• [TASK INSTRUCTIONS] This task calls for the lines below starting at the one containing "brown semicircle: (291, 361)" and ending at the one containing "green ellipse: (165, 106) -> (88, 92), moved", repeated exactly with both ends kept and pictures left out.
_ _ _ _
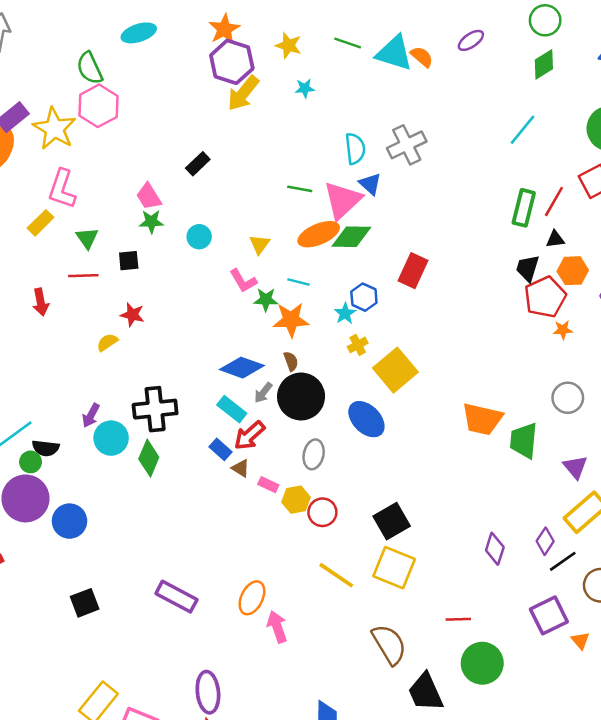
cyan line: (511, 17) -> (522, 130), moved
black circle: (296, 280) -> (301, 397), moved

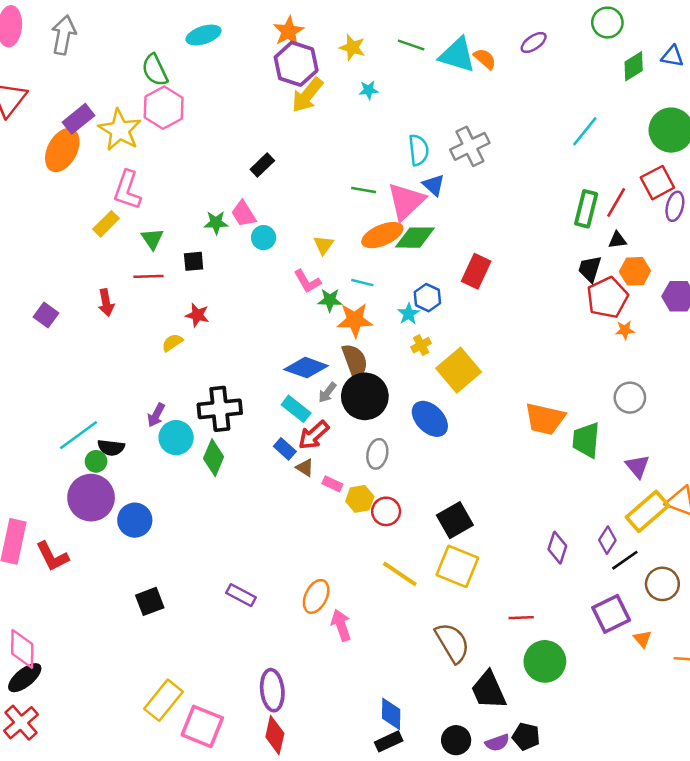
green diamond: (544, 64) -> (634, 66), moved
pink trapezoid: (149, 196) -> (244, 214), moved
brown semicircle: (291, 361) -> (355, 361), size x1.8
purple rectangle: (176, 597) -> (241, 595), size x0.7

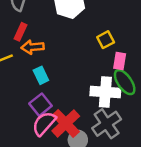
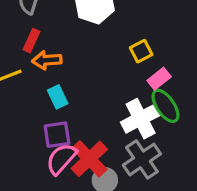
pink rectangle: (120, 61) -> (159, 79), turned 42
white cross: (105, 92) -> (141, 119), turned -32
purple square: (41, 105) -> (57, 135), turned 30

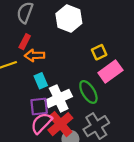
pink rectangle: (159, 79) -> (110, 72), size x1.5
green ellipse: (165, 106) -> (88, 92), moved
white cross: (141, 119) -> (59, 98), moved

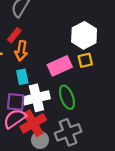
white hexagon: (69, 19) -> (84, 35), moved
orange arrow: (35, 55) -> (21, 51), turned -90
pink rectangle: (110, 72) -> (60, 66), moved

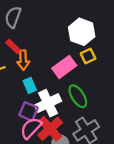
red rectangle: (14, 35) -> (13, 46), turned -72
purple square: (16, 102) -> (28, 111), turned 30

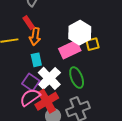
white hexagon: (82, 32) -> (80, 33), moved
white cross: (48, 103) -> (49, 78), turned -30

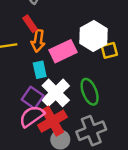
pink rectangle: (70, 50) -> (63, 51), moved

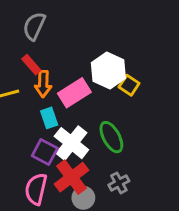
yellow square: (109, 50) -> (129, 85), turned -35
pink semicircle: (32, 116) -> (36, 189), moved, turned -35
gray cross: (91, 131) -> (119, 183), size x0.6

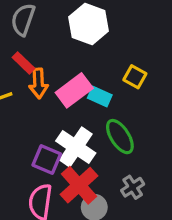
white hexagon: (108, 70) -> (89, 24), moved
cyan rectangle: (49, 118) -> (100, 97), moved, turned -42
_ _ _ _
• [ANSWER BOX]
brown semicircle: (291, 361) -> (355, 361), size x1.8
purple rectangle: (176, 597) -> (241, 595), size x0.7

pink rectangle: (120, 61) -> (159, 79), turned 42
white cross: (105, 92) -> (141, 119), turned -32
purple square: (41, 105) -> (57, 135), turned 30

pink rectangle: (159, 79) -> (110, 72), size x1.5
green ellipse: (165, 106) -> (88, 92), moved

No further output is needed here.